== REQUIRED ACTION ==
I'd like the line containing "none -> orange round brick G4 level 2" and each line that follows, through the last line of the material, set down exactly as they are, and no others.
********************
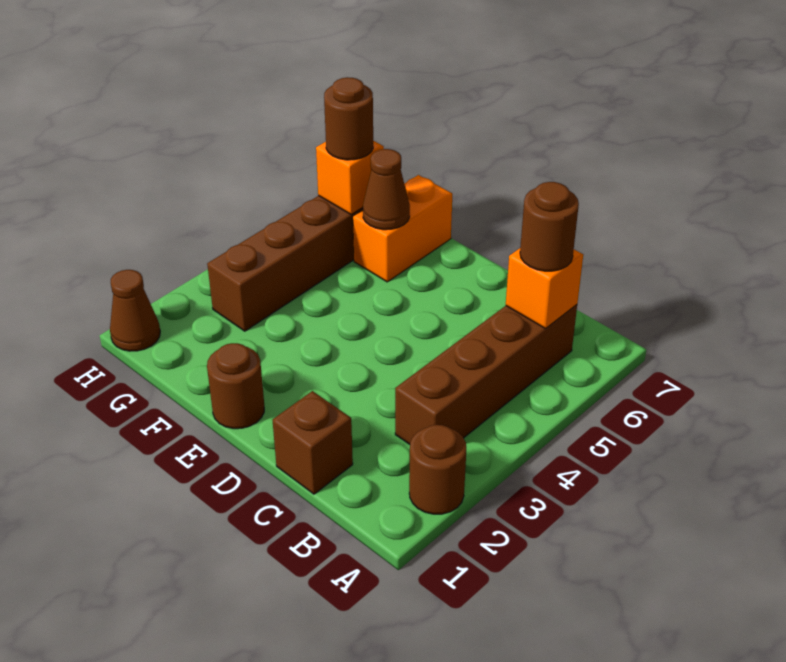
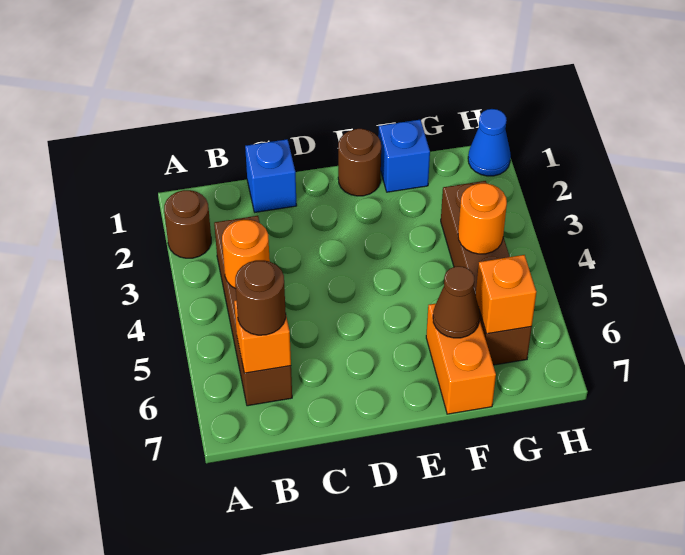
none -> orange round brick B4 level 2
brown brick C1 level 1 -> blue brick C1 level 1
none -> blue brick F1 level 1
none -> orange round brick G4 level 2
brown round brick G6 level 3 -> none
brown cone H1 level 1 -> blue cone H1 level 1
********************
== ANSWER TO THIS EXERCISE ==
none -> orange round brick G4 level 2
brown round brick G6 level 3 -> none
brown cone H1 level 1 -> blue cone H1 level 1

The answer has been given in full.